>> begin RECORDS FOR THE EXERCISE

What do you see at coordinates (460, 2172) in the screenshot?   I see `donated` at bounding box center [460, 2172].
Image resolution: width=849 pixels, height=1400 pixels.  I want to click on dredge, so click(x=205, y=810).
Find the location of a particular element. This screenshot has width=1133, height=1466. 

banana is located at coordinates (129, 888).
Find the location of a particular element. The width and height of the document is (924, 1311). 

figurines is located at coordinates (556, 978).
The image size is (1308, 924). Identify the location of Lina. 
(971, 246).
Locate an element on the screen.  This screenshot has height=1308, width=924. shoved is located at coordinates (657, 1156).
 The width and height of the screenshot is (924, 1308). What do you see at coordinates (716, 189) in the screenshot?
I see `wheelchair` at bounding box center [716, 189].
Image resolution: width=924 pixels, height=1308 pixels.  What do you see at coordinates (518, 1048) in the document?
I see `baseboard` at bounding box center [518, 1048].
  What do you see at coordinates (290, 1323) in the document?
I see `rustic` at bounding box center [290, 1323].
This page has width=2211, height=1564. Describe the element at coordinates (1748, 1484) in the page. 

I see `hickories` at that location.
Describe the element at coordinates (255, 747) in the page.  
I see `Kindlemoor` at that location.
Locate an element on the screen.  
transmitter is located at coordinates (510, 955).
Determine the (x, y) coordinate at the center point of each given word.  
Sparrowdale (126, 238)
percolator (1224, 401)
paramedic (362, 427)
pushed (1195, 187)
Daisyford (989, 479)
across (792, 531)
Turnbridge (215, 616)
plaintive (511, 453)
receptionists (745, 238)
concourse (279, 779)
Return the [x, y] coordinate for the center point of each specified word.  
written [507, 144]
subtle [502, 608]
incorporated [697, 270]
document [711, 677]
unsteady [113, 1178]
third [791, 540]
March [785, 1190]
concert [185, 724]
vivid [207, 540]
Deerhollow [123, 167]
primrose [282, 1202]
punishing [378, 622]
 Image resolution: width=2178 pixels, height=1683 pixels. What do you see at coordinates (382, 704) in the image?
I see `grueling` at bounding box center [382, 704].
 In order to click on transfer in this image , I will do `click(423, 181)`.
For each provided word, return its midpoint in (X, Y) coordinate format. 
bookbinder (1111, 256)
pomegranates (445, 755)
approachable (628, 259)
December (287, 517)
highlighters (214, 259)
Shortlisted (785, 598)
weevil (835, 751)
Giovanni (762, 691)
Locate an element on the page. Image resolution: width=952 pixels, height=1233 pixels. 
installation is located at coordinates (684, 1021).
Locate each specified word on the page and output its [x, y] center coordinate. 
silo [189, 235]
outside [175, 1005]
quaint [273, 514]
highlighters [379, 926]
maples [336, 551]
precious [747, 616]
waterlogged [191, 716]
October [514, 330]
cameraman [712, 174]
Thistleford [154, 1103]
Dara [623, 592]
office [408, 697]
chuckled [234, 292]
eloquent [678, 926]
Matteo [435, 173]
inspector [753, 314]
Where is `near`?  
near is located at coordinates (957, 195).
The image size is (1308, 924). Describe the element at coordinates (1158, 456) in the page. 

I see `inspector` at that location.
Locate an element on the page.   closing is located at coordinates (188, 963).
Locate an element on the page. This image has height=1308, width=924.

>> end RECORDS FOR THE EXERCISE

SHORT PROBLEM
Copy out the entries above verbatim, starting at the line that contains "cameraman [712, 174]" and continuing through the final line of the entries.

SOLUTION TO THIS PROBLEM
cameraman [712, 174]
Thistleford [154, 1103]
Dara [623, 592]
office [408, 697]
chuckled [234, 292]
eloquent [678, 926]
Matteo [435, 173]
inspector [753, 314]
Where is `near`?  
near is located at coordinates (957, 195).
The image size is (1308, 924). Describe the element at coordinates (1158, 456) in the page. 

I see `inspector` at that location.
Locate an element on the page.   closing is located at coordinates (188, 963).
Locate an element on the page. This image has height=1308, width=924.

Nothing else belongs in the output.